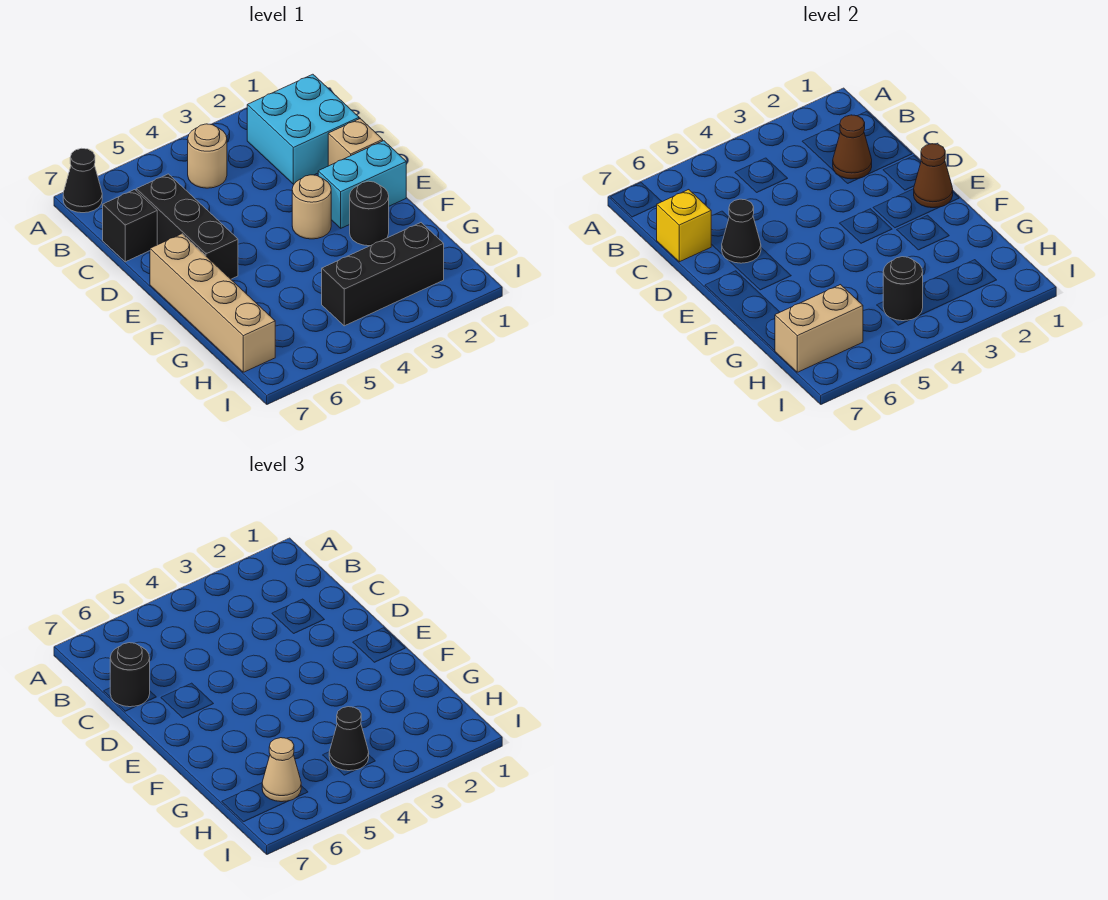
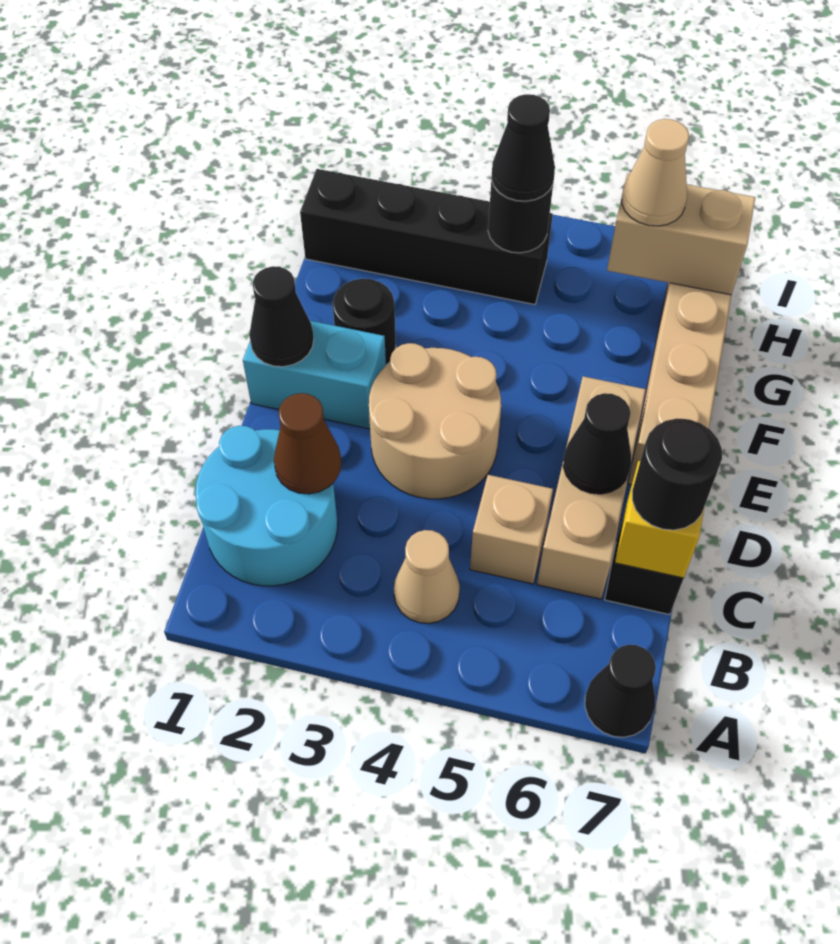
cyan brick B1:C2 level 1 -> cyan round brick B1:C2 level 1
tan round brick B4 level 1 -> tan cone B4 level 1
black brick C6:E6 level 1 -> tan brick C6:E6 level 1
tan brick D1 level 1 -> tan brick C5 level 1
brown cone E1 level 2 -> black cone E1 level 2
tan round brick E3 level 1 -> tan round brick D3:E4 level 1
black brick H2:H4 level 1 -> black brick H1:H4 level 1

* * * *

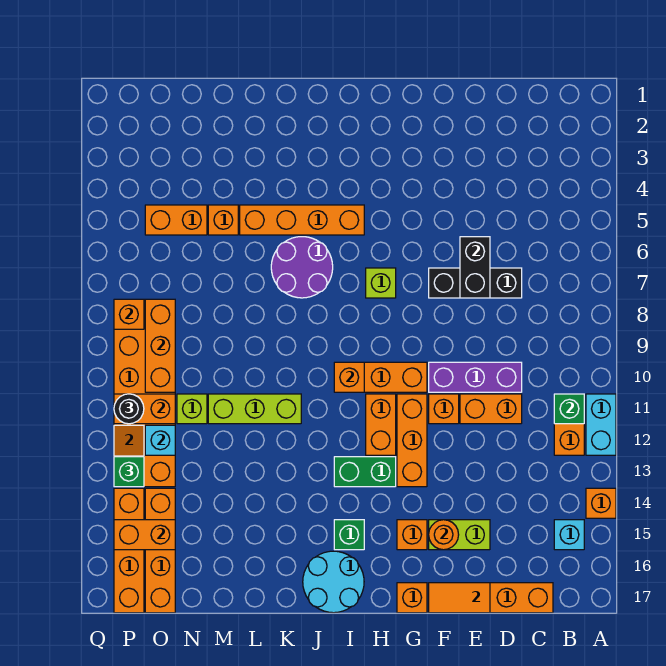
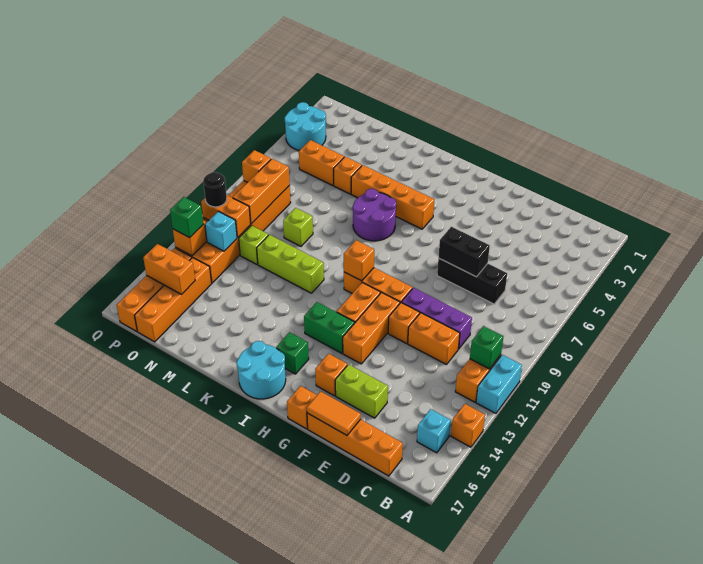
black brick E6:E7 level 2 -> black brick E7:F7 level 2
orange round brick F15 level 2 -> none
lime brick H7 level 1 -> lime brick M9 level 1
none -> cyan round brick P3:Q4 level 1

* * * *

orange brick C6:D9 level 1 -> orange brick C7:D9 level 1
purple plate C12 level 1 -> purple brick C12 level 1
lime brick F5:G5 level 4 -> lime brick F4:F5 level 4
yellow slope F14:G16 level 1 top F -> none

* * * *

Using the records above, copy word for word the line with "purple plate C12", the line with "yellow slope F14:G16 level 1 top F -> none", and every line between them.

** RESPONSE TO THIS TASK **
purple plate C12 level 1 -> purple brick C12 level 1
lime brick F5:G5 level 4 -> lime brick F4:F5 level 4
yellow slope F14:G16 level 1 top F -> none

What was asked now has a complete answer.